→ **Task description**
Rewrite the entries starting at the first one and ending at the line that contains "Maseru: 2:04 -> none", replacing every "Vientiane" with "Hanoi" and leaving everything else unchanged.

Source records
-- Begin --

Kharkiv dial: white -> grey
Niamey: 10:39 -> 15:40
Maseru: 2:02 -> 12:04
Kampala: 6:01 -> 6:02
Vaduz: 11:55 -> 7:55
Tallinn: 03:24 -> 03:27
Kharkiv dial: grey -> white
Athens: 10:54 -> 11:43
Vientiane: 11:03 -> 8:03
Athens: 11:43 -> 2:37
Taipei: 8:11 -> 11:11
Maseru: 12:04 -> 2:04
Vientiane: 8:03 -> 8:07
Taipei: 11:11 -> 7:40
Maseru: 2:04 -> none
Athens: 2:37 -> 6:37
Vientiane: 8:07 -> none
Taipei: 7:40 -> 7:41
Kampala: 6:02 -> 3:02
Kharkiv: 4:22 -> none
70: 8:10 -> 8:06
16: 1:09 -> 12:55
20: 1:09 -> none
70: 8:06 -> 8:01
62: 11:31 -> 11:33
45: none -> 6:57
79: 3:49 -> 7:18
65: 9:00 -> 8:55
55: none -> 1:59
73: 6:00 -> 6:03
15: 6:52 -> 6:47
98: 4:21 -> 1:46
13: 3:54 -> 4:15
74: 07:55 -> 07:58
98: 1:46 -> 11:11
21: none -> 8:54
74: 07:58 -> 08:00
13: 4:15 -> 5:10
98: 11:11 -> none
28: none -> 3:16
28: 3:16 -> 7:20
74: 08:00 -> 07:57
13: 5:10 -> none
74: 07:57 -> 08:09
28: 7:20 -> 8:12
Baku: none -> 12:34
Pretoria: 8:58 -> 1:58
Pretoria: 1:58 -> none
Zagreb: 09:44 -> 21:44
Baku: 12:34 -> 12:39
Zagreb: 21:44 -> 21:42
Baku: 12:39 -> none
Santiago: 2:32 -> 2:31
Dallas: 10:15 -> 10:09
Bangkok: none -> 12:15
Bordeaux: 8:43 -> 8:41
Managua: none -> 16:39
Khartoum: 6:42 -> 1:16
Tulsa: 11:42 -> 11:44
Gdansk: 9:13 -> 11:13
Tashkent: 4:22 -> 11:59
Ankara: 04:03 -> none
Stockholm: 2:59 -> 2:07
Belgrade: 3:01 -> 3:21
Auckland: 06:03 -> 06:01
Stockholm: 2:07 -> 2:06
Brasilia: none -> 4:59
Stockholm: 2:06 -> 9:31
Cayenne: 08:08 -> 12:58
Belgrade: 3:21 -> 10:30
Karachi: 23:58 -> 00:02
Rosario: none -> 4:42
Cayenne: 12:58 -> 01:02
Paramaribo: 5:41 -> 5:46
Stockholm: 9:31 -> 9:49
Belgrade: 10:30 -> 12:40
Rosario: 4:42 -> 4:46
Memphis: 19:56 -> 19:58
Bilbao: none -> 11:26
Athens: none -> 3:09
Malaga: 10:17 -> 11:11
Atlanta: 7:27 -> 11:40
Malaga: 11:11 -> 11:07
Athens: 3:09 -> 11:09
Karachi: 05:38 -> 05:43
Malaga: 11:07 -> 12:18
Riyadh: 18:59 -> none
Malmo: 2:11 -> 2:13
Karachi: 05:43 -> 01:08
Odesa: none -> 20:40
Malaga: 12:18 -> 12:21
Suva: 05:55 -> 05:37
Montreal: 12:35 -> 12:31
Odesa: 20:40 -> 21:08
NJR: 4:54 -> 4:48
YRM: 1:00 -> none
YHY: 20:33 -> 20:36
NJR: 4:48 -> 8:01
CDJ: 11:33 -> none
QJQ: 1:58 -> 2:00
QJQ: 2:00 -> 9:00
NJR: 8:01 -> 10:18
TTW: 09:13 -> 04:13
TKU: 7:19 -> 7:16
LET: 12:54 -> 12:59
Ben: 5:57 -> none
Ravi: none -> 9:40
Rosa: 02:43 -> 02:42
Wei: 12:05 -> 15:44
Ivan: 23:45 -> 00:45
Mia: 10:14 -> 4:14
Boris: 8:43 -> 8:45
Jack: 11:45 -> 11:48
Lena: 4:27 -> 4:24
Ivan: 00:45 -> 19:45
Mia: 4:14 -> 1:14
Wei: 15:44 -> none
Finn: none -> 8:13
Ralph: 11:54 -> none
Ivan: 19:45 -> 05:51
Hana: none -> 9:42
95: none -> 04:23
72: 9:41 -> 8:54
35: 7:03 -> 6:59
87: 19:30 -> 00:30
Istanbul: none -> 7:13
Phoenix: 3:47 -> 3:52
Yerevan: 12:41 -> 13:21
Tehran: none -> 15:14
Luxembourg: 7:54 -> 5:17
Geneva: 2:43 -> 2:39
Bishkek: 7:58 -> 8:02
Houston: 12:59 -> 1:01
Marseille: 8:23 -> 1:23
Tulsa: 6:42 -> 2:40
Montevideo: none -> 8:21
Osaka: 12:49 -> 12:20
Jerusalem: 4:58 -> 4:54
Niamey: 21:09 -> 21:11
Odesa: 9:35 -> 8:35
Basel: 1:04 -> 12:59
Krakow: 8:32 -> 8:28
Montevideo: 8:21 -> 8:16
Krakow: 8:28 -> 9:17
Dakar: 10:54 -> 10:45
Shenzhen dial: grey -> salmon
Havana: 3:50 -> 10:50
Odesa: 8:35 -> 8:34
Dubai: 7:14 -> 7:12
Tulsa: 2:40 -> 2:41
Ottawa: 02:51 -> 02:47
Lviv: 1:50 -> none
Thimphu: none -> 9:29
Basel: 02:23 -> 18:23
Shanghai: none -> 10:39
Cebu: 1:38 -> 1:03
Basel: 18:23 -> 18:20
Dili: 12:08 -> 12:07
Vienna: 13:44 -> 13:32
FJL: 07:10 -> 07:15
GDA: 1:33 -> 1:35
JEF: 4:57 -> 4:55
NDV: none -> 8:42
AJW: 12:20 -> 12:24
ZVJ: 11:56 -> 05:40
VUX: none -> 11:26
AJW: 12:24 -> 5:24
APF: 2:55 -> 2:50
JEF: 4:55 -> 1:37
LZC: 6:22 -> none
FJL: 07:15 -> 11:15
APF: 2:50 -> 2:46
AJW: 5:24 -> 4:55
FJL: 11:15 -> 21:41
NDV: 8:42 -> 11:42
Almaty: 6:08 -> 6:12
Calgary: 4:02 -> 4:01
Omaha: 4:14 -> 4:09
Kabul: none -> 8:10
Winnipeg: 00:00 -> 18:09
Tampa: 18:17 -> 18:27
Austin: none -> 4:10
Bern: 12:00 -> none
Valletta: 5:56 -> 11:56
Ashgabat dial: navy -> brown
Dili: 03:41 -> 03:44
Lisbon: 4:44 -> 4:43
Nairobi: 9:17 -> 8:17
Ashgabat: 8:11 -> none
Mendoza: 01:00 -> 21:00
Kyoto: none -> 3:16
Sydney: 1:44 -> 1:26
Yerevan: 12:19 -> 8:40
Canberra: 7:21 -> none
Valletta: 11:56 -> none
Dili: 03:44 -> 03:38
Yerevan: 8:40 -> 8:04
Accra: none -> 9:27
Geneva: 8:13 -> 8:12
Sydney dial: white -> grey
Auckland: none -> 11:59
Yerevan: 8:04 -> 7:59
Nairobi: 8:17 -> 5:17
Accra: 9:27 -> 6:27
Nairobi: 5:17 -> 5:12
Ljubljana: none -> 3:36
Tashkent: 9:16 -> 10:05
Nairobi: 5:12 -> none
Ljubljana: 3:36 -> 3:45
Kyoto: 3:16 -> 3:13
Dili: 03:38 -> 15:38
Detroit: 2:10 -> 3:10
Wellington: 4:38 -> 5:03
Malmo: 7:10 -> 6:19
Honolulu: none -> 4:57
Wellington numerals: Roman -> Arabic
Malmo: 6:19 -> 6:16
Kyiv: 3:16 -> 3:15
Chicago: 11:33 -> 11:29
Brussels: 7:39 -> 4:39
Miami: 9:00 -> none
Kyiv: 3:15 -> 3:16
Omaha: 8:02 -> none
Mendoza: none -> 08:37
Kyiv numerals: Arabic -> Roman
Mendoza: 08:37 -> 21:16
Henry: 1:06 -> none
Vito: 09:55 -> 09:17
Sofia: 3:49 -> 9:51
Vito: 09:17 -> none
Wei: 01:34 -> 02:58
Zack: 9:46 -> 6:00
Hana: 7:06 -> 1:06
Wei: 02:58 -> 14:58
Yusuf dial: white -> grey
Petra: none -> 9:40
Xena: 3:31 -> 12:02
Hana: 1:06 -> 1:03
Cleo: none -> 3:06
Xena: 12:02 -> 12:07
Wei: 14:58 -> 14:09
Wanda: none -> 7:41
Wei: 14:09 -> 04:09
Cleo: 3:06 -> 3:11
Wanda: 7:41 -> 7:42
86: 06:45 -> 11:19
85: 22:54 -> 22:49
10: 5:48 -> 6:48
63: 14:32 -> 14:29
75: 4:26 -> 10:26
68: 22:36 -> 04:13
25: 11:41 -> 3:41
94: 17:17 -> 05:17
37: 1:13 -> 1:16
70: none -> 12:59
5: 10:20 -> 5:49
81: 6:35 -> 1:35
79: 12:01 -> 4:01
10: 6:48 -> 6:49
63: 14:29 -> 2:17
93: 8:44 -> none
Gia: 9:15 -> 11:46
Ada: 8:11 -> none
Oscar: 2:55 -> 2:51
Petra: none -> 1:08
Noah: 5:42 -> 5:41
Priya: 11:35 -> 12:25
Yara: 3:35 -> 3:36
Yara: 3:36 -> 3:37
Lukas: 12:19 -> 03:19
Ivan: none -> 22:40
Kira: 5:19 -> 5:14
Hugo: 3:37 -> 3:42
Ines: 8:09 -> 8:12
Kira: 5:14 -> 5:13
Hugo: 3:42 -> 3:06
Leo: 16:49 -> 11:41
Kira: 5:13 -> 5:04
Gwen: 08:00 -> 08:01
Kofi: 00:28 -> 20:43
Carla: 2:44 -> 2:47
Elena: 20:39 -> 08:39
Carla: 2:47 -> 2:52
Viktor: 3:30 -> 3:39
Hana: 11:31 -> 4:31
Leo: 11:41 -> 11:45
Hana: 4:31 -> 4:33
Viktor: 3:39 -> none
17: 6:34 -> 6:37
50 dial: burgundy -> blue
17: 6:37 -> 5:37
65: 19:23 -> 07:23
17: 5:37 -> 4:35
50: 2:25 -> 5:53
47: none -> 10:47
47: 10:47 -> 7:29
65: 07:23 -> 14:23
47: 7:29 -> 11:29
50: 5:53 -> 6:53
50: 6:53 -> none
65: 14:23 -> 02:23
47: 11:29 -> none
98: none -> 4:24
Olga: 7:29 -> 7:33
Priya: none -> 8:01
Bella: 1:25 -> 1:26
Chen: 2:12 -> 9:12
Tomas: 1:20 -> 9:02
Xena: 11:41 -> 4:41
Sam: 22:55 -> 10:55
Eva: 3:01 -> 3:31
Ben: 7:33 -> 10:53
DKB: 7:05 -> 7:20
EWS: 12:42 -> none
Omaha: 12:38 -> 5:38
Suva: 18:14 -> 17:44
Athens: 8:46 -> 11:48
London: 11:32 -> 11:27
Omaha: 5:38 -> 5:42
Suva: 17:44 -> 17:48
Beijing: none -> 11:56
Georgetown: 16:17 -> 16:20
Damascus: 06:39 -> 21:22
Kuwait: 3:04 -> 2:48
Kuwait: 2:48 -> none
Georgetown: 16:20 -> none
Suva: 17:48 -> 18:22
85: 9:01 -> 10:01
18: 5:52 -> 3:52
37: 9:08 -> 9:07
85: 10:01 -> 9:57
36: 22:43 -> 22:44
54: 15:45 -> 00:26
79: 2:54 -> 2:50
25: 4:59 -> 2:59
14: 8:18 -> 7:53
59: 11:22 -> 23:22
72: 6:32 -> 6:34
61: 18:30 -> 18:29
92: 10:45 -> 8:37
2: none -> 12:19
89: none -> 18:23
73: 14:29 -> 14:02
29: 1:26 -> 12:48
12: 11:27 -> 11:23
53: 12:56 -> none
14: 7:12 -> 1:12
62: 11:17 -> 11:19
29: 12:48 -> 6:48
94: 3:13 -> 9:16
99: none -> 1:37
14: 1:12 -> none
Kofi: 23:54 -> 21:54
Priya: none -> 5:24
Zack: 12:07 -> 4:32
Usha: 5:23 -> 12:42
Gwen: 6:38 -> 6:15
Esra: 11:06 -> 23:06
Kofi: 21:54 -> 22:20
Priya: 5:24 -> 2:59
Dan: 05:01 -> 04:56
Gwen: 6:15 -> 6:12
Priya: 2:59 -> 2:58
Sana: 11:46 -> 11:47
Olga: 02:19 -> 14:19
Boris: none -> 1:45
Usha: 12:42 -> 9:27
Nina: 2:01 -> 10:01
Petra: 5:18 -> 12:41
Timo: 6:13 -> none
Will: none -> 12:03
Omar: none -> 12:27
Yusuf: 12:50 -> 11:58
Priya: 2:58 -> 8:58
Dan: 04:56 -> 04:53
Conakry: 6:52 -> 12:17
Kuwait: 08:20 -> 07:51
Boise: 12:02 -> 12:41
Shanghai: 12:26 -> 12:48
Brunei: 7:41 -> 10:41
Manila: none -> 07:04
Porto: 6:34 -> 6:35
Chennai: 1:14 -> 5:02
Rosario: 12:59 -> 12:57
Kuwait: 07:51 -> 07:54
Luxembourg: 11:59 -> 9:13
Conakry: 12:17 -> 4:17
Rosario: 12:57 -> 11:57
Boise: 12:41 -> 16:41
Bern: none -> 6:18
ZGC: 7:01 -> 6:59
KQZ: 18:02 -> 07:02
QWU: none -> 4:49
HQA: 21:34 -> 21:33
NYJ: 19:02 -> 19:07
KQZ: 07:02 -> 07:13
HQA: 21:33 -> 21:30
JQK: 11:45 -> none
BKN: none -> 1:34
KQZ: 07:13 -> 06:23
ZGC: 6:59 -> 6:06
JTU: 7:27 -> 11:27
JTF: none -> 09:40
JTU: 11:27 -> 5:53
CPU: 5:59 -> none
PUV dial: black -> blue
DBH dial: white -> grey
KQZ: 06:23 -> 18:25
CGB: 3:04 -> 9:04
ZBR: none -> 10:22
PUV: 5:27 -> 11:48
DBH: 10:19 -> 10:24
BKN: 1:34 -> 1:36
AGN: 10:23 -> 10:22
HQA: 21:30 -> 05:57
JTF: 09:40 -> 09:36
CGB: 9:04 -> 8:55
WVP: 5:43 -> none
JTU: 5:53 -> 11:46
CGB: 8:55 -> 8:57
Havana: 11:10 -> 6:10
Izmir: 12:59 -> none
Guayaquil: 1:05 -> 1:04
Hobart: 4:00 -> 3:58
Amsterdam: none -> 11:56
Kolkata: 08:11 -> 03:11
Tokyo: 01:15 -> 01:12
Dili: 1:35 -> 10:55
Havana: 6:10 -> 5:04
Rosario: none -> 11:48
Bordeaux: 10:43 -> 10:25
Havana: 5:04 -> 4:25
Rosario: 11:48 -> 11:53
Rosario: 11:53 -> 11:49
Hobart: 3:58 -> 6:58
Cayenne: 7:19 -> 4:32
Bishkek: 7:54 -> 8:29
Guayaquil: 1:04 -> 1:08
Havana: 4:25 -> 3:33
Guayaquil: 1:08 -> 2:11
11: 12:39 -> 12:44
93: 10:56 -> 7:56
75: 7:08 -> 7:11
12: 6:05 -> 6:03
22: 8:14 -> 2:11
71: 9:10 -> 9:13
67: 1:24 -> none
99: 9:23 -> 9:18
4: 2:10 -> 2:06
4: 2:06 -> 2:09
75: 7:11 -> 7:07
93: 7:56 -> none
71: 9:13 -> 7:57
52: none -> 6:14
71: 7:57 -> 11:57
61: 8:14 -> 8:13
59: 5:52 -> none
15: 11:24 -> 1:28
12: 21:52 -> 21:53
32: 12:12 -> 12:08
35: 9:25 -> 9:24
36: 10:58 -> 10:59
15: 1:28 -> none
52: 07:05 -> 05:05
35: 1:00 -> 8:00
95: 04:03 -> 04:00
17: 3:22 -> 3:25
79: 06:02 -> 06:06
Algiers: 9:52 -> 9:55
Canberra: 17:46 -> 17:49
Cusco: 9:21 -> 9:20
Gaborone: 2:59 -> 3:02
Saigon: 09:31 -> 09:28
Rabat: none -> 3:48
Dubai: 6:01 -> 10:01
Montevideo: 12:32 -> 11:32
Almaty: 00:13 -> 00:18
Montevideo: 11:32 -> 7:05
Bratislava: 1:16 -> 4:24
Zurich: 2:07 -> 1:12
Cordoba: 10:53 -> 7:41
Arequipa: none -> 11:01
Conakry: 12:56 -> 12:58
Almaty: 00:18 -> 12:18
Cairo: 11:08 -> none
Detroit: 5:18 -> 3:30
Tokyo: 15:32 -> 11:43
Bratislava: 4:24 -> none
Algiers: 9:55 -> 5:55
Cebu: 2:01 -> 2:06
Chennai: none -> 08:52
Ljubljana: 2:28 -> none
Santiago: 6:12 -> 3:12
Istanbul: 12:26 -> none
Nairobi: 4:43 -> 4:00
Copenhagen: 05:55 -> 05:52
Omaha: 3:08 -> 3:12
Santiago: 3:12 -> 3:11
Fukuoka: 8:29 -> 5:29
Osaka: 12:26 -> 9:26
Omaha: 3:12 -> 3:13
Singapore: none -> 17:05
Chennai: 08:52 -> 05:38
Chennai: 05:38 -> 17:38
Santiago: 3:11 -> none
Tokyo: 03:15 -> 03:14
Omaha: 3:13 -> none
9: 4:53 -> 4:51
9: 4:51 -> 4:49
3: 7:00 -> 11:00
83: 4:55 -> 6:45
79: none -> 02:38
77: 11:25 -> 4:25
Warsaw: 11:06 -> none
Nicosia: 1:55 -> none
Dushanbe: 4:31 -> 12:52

-- End --

→ **Task solution**
Kharkiv dial: white -> grey
Niamey: 10:39 -> 15:40
Maseru: 2:02 -> 12:04
Kampala: 6:01 -> 6:02
Vaduz: 11:55 -> 7:55
Tallinn: 03:24 -> 03:27
Kharkiv dial: grey -> white
Athens: 10:54 -> 11:43
Hanoi: 11:03 -> 8:03
Athens: 11:43 -> 2:37
Taipei: 8:11 -> 11:11
Maseru: 12:04 -> 2:04
Hanoi: 8:03 -> 8:07
Taipei: 11:11 -> 7:40
Maseru: 2:04 -> none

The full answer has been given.